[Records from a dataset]
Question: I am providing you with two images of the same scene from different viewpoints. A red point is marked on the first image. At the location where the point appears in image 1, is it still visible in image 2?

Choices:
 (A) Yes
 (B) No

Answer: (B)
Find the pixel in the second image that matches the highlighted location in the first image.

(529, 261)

---

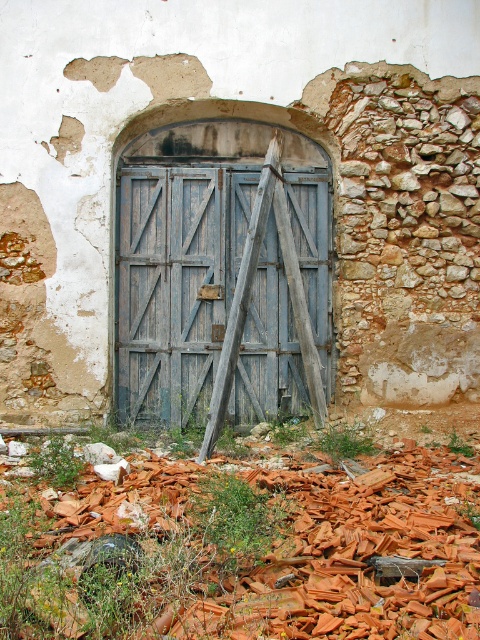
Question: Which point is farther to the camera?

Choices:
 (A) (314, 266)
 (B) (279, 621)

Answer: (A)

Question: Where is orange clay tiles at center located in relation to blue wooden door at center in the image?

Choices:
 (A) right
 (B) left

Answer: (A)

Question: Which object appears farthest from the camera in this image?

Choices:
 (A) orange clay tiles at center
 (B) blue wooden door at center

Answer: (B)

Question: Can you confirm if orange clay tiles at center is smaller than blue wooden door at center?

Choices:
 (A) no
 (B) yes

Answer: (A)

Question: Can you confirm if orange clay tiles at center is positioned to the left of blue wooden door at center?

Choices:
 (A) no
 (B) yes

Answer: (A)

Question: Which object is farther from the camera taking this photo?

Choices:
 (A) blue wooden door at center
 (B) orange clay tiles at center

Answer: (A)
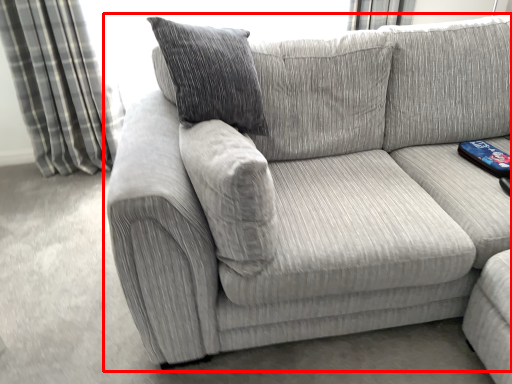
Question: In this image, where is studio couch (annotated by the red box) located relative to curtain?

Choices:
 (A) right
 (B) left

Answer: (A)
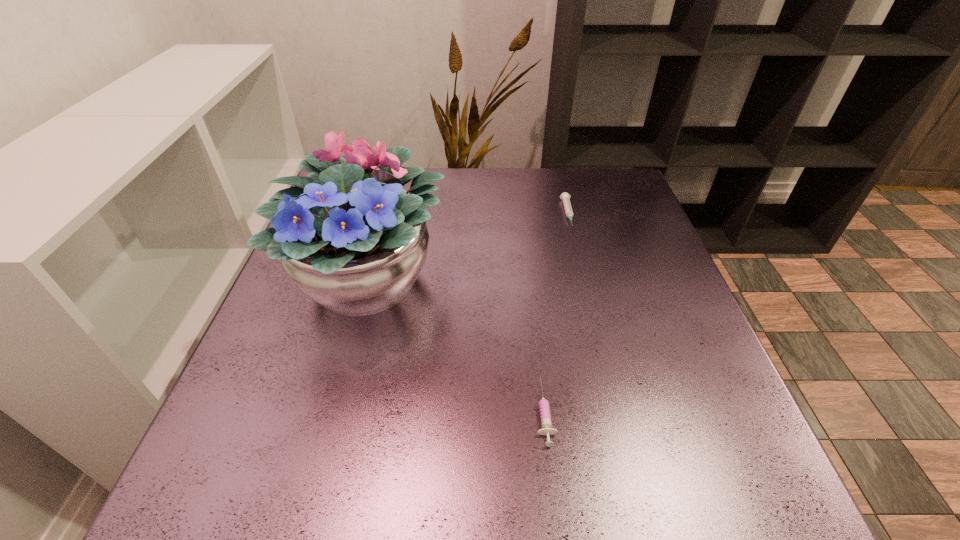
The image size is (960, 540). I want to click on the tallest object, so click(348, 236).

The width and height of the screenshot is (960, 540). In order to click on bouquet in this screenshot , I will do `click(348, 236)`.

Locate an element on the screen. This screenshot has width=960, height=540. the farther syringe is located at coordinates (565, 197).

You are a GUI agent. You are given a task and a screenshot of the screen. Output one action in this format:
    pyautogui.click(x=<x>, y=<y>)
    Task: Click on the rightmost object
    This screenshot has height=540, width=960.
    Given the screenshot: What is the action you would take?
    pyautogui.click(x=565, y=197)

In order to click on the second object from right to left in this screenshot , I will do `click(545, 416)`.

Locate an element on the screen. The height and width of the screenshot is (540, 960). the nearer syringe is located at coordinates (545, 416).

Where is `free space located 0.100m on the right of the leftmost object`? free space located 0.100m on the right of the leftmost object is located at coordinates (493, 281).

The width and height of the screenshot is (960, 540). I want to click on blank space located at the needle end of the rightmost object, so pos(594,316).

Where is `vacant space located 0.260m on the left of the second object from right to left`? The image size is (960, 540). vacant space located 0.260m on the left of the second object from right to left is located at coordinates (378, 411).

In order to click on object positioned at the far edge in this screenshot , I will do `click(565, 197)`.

--

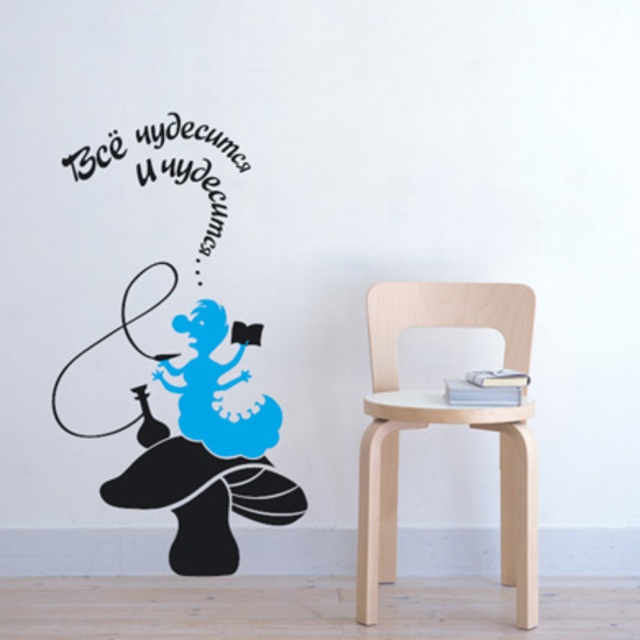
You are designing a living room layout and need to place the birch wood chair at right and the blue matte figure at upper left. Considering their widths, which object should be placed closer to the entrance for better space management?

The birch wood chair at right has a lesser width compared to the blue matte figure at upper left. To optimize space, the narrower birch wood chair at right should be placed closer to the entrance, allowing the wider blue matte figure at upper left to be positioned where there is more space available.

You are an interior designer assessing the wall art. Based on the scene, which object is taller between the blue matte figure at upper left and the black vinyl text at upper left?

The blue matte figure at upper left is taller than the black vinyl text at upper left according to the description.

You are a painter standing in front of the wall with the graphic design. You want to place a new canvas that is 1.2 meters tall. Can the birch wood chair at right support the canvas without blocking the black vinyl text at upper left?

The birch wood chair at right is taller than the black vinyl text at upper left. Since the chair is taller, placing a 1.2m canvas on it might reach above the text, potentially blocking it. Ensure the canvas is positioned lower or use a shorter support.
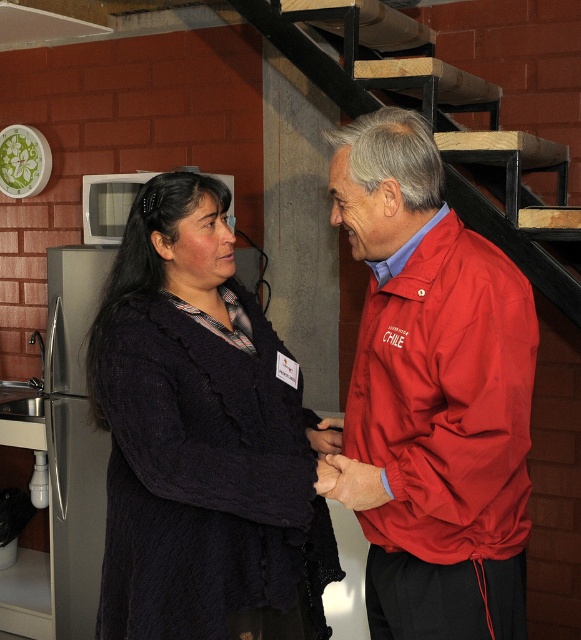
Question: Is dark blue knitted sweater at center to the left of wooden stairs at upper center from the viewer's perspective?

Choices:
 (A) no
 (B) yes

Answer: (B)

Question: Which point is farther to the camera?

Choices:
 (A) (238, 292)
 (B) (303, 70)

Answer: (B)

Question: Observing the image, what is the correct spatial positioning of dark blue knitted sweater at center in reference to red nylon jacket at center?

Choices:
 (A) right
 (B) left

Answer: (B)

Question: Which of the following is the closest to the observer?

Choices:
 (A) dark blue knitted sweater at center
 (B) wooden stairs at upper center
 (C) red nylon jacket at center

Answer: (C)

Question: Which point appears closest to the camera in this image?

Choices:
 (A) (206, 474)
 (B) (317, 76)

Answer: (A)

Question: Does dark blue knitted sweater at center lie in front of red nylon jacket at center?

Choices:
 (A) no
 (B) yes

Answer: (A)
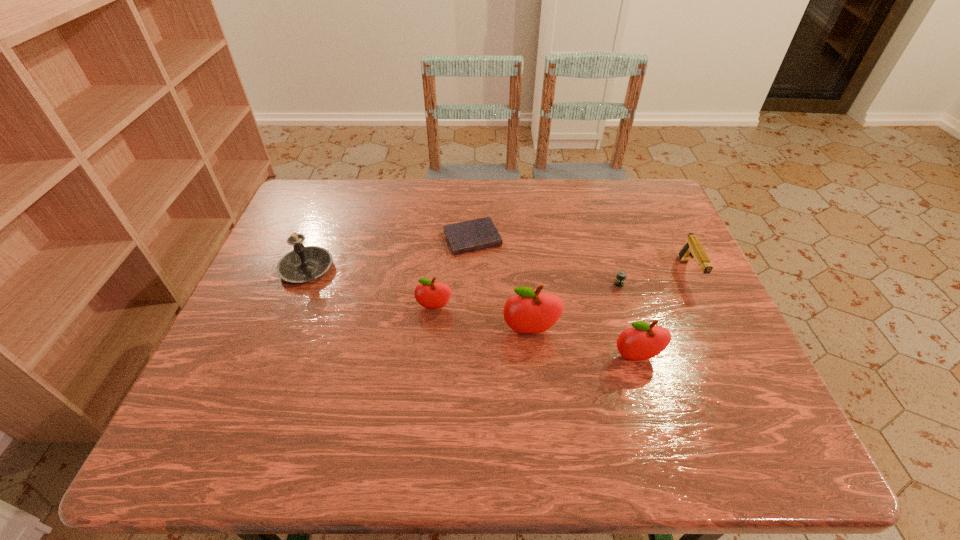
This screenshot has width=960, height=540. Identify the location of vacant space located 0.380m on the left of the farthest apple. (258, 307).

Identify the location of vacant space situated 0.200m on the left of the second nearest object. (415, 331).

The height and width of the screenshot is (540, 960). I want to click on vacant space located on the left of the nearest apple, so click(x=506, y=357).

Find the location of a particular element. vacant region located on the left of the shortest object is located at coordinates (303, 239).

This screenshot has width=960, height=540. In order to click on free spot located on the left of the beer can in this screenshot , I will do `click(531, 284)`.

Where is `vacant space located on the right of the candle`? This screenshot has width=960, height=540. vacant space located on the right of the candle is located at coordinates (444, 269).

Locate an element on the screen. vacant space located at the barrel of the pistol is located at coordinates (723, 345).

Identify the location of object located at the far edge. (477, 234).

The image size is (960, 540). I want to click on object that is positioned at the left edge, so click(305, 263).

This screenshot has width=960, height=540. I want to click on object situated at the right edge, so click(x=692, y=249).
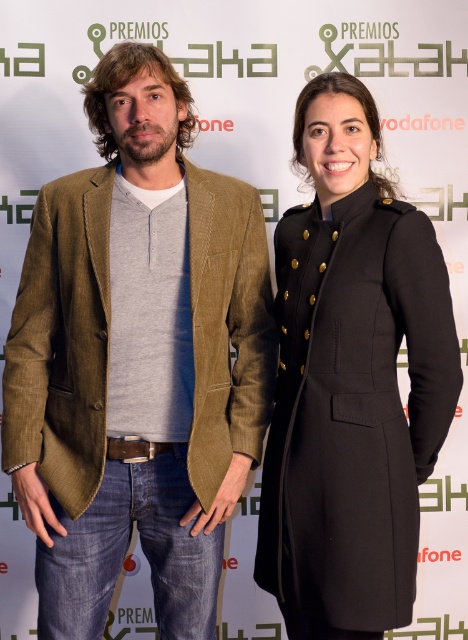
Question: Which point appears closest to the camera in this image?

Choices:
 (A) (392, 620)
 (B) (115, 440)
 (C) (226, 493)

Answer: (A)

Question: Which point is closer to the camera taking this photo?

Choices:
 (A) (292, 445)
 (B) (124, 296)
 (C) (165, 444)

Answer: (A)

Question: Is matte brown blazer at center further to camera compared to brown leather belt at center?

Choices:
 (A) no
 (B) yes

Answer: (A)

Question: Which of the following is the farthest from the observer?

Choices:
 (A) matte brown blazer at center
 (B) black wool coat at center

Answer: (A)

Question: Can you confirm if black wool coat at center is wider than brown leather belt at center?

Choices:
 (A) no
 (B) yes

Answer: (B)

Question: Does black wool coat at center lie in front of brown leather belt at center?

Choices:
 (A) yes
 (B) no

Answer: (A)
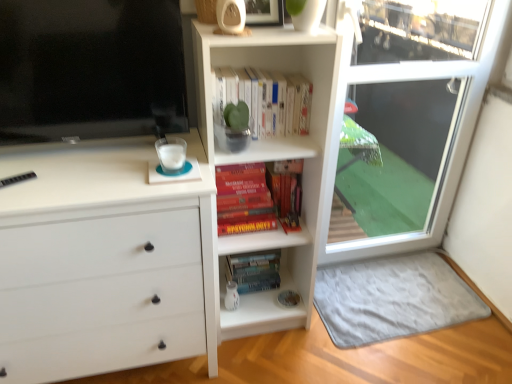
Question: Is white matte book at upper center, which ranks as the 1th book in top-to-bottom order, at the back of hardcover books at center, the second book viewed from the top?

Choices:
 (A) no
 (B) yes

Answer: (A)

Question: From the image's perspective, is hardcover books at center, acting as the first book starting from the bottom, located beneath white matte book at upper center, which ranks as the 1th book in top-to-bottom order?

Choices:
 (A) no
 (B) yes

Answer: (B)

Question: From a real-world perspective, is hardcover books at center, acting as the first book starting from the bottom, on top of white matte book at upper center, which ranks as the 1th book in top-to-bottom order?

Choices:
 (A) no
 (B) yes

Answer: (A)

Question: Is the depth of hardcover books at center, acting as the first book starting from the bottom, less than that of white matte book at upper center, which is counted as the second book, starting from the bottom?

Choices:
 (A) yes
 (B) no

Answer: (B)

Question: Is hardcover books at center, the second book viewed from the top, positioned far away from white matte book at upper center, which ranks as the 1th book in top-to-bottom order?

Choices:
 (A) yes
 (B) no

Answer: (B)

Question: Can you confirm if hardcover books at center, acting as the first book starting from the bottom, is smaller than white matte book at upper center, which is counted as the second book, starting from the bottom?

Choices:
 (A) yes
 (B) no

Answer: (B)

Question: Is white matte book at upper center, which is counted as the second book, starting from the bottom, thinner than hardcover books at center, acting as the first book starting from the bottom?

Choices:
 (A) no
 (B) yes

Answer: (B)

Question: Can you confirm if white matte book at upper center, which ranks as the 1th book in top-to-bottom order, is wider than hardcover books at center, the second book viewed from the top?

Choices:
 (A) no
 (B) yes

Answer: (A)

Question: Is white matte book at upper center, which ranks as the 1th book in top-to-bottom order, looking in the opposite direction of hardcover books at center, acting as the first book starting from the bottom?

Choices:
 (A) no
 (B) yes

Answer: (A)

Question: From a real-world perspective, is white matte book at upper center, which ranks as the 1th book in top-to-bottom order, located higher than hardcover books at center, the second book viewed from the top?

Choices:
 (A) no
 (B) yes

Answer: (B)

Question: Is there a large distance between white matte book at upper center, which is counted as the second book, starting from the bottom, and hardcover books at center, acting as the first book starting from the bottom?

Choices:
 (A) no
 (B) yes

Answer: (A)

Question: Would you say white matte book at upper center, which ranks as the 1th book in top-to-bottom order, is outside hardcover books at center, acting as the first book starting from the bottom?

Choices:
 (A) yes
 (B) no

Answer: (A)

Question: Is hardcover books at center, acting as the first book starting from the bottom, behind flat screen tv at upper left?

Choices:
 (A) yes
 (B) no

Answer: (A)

> Job
Reproduce the part of the data that opens with the line containing "object, so pos(594,316)." and closes with the line containing "coordinates (378, 411).", changing every "space" to "area" and leaving everything else unchanged.

> Written response
The width and height of the screenshot is (960, 540). I want to click on blank area located at the needle end of the rightmost object, so pos(594,316).

Where is `vacant area located 0.260m on the left of the second object from right to left`? The image size is (960, 540). vacant area located 0.260m on the left of the second object from right to left is located at coordinates (378, 411).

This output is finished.